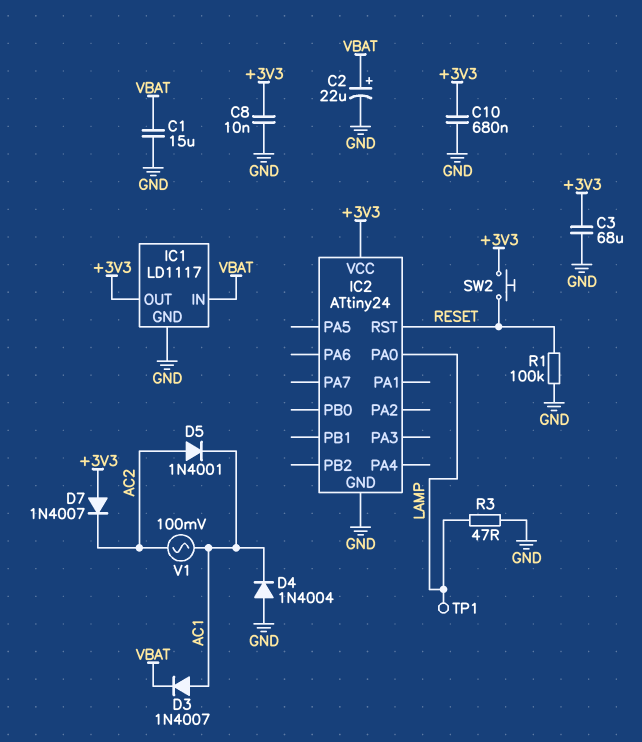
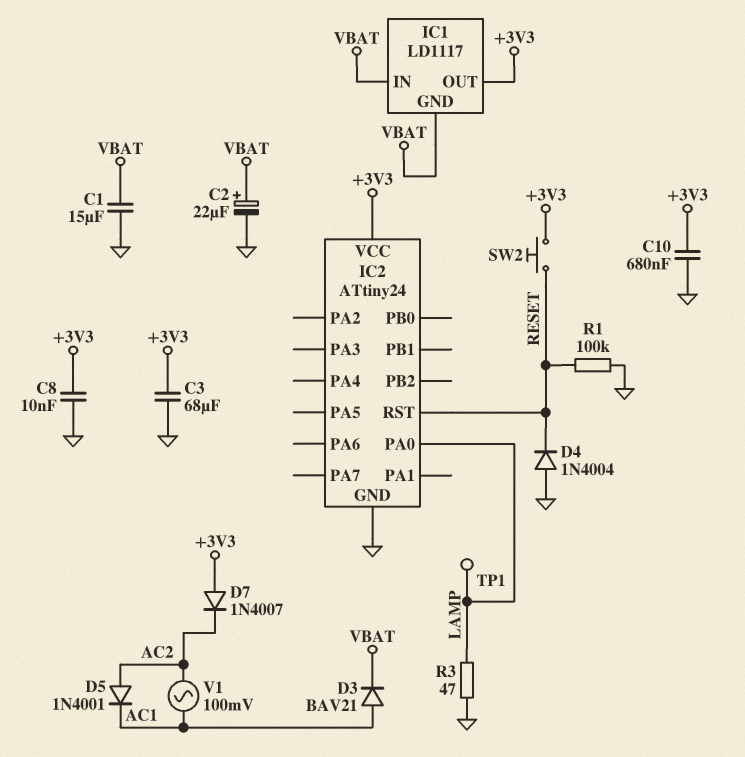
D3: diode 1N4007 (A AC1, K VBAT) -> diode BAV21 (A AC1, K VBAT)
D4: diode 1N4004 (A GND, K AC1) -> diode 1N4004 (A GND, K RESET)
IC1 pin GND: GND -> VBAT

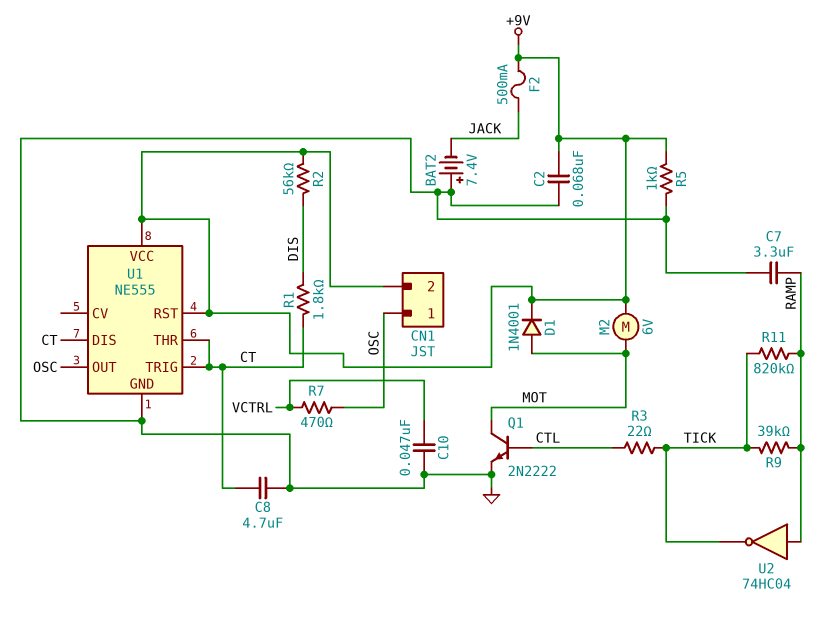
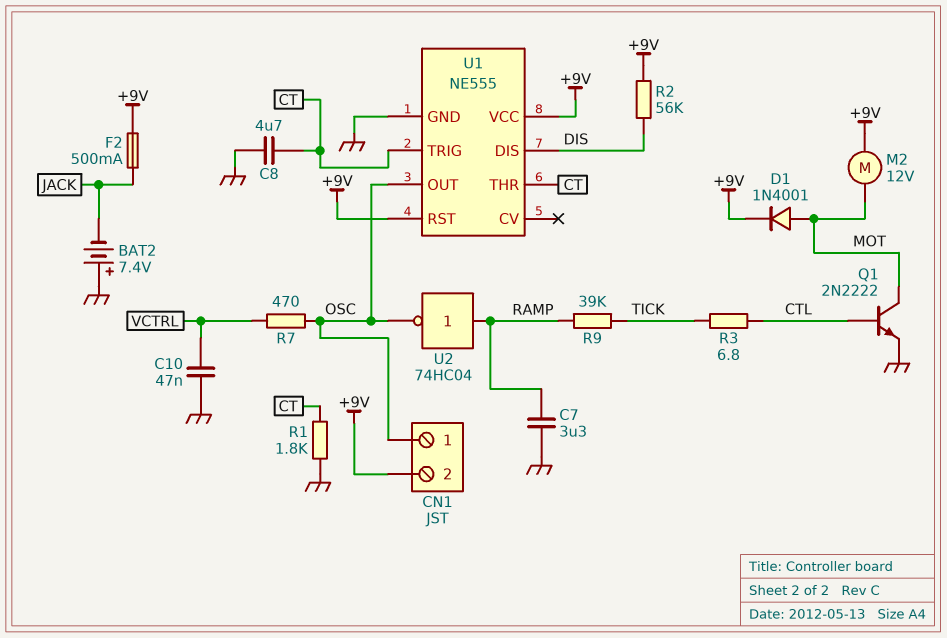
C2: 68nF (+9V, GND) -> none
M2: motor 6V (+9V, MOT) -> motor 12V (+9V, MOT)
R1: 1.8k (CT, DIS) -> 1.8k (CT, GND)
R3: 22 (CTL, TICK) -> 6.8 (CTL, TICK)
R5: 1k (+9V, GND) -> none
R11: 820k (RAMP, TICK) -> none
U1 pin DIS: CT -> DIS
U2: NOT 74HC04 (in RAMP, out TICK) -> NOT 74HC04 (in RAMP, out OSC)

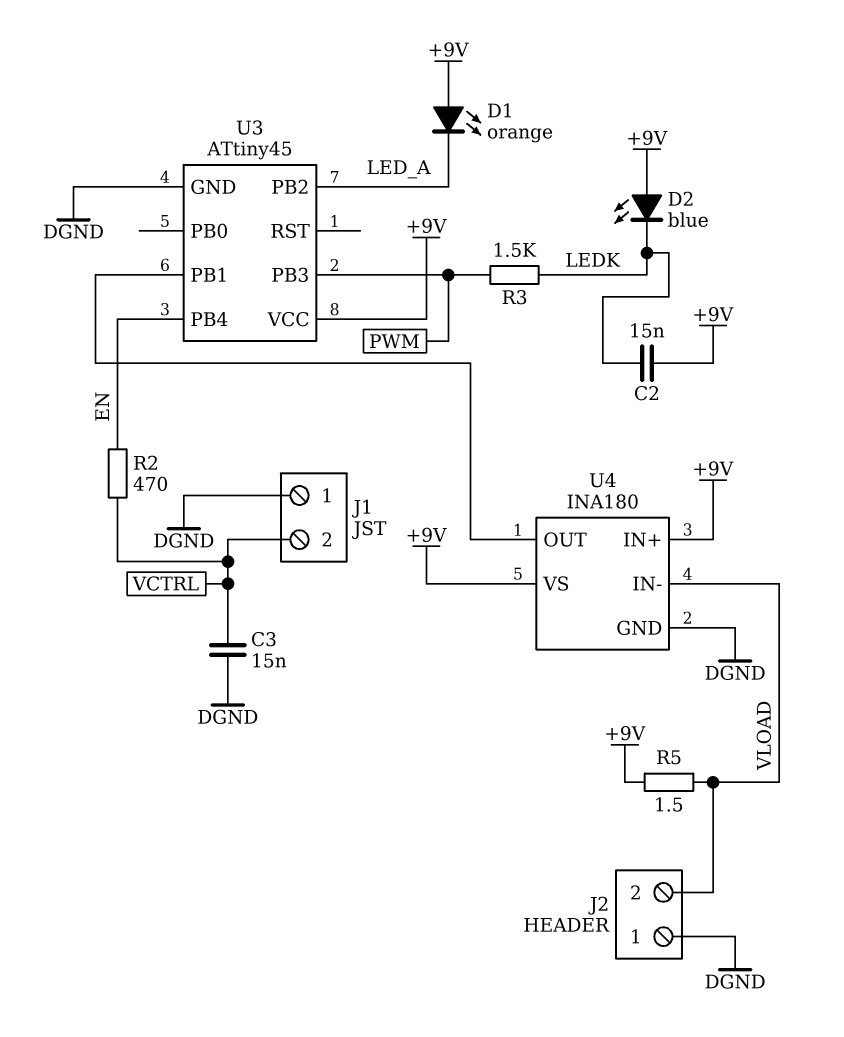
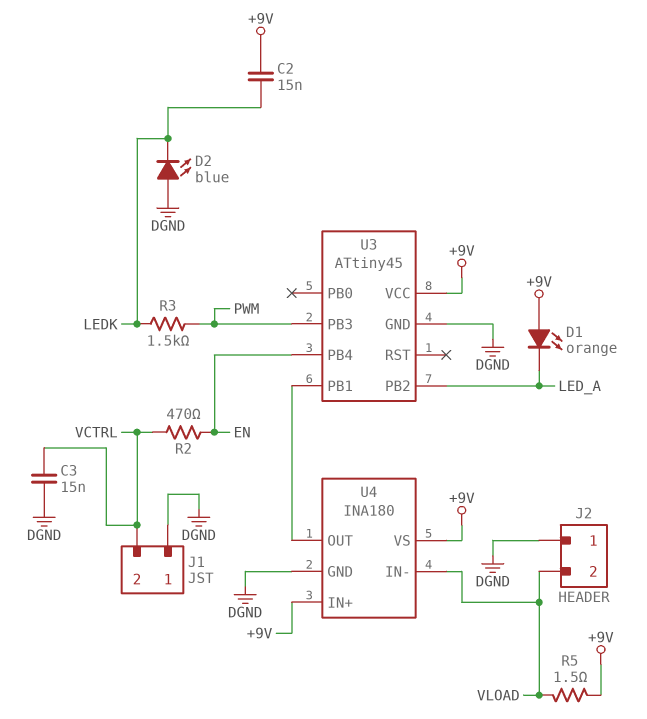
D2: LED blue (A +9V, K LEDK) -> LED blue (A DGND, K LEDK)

.....

• WHAT IS REQUIRED:
Where the line containing "C2: 68nF (+9V, GND) -> none" appears, begin writing out the lines exactly, and continue through the end of the material above, omitting pictures.

• REPLY TO THE EXERCISE:
C2: 68nF (+9V, GND) -> none
M2: motor 6V (+9V, MOT) -> motor 12V (+9V, MOT)
R1: 1.8k (CT, DIS) -> 1.8k (CT, GND)
R3: 22 (CTL, TICK) -> 6.8 (CTL, TICK)
R5: 1k (+9V, GND) -> none
R11: 820k (RAMP, TICK) -> none
U1 pin DIS: CT -> DIS
U2: NOT 74HC04 (in RAMP, out TICK) -> NOT 74HC04 (in RAMP, out OSC)

D2: LED blue (A +9V, K LEDK) -> LED blue (A DGND, K LEDK)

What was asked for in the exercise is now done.